— START Data to process —

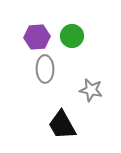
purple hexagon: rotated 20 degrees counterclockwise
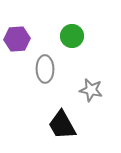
purple hexagon: moved 20 px left, 2 px down
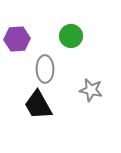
green circle: moved 1 px left
black trapezoid: moved 24 px left, 20 px up
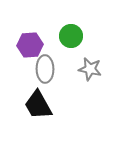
purple hexagon: moved 13 px right, 6 px down
gray star: moved 1 px left, 21 px up
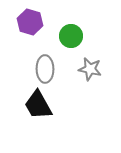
purple hexagon: moved 23 px up; rotated 20 degrees clockwise
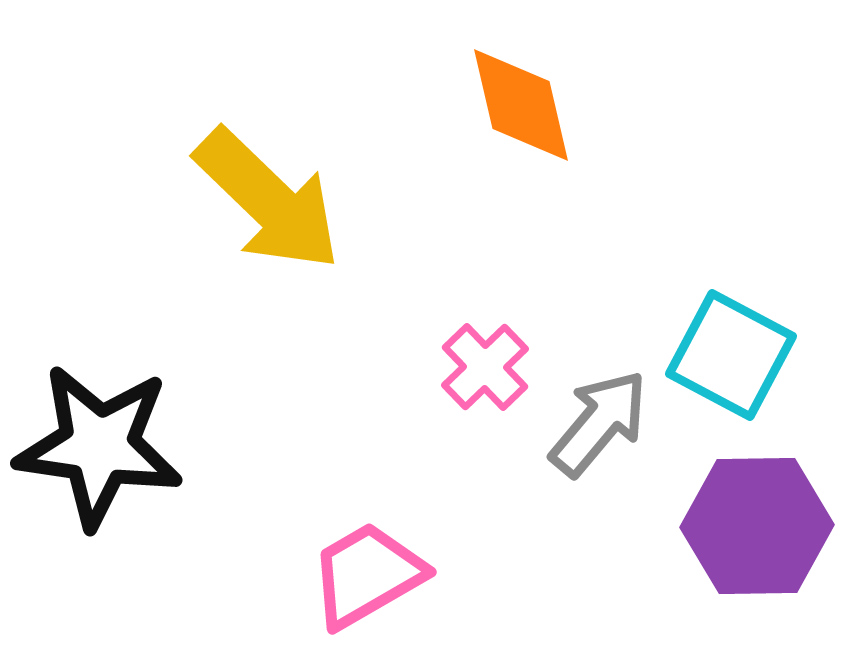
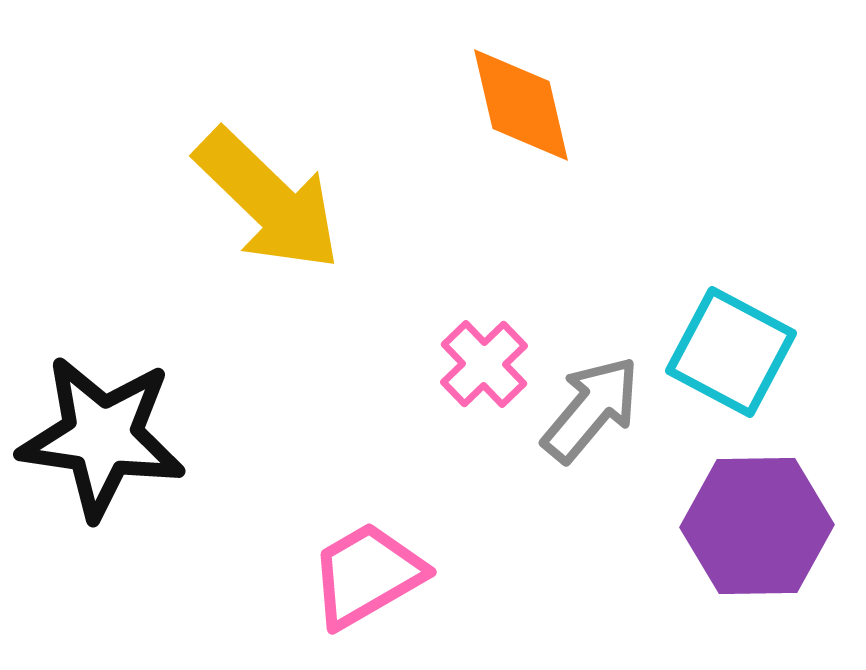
cyan square: moved 3 px up
pink cross: moved 1 px left, 3 px up
gray arrow: moved 8 px left, 14 px up
black star: moved 3 px right, 9 px up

— END Data to process —

- The exercise -
Update the entries by changing every "purple hexagon" to "orange pentagon" and leaving all other text unchanged. Leave the pictures out of your answer.

- Result for this task -
orange pentagon: rotated 20 degrees counterclockwise
orange pentagon: moved 20 px left, 2 px down
green circle: moved 1 px left
black trapezoid: moved 24 px left, 20 px up
orange pentagon: moved 13 px right, 6 px down
gray star: moved 1 px left, 21 px up
orange pentagon: moved 23 px up; rotated 20 degrees clockwise
cyan square: moved 3 px up
pink cross: moved 1 px left, 3 px up
gray arrow: moved 8 px left, 14 px up
black star: moved 3 px right, 9 px up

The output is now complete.